*Work request*:
The answer should be every line below, repeated exactly, with the images left out.

==============================

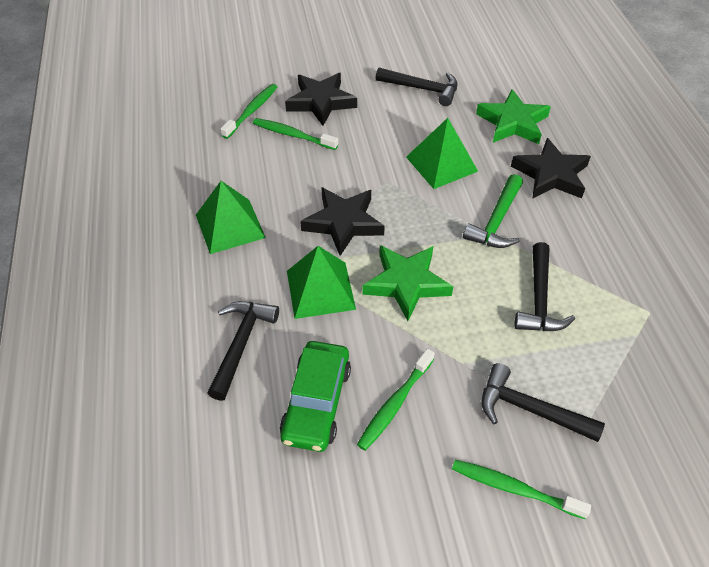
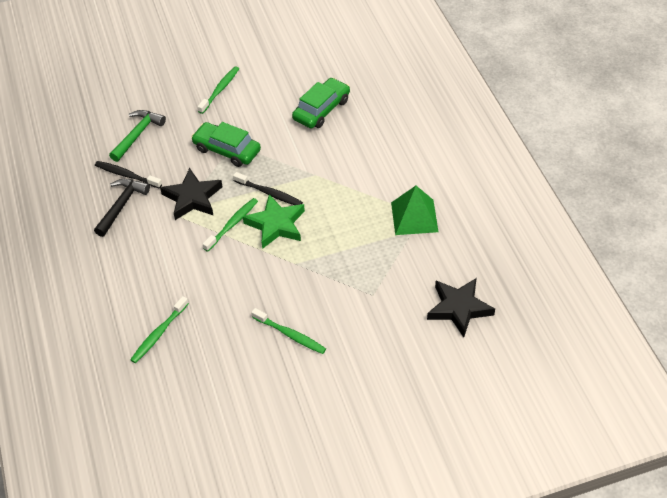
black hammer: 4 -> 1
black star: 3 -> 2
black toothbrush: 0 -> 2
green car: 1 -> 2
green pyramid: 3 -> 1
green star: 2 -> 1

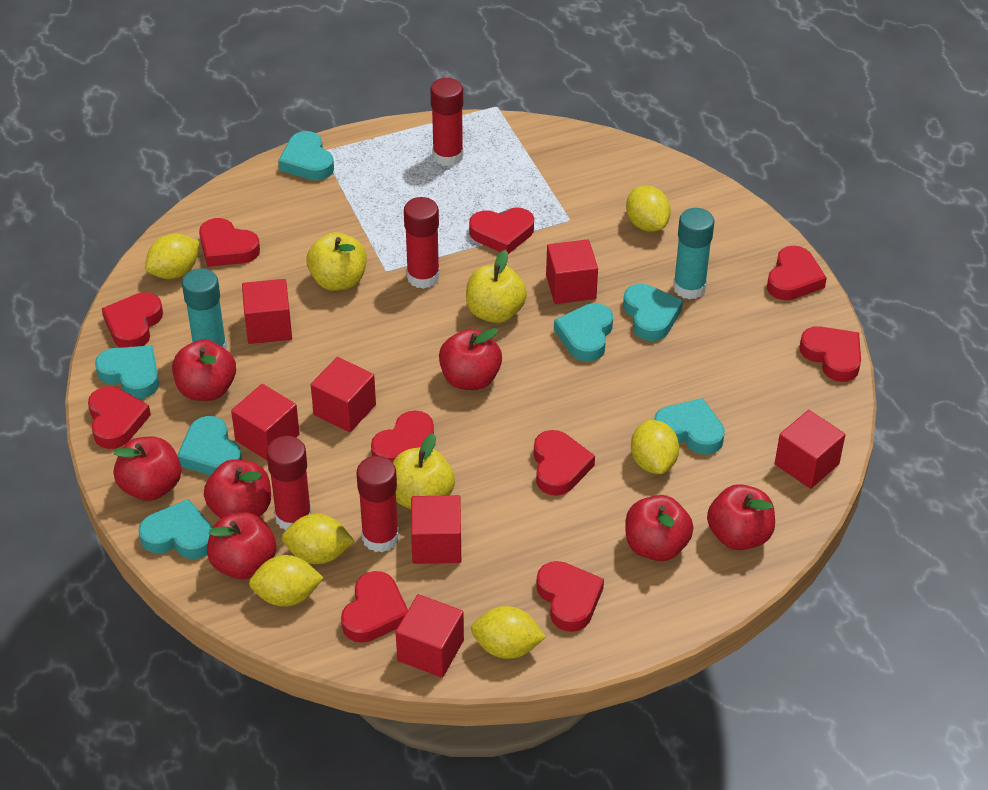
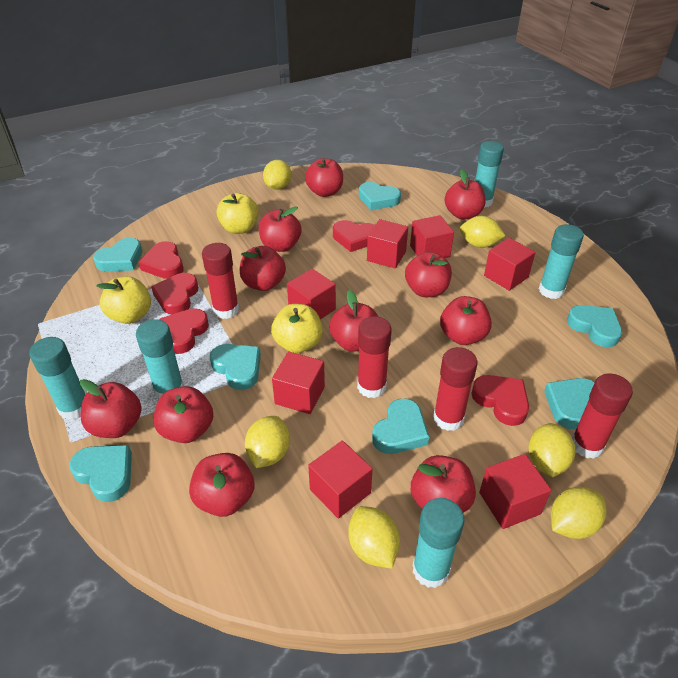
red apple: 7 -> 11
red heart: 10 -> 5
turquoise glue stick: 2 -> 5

==============================

*Response to the task*:
black hammer: 4 -> 1
black star: 3 -> 2
black toothbrush: 0 -> 2
green car: 1 -> 2
green pyramid: 3 -> 1
green star: 2 -> 1

red apple: 7 -> 11
red heart: 10 -> 5
turquoise glue stick: 2 -> 5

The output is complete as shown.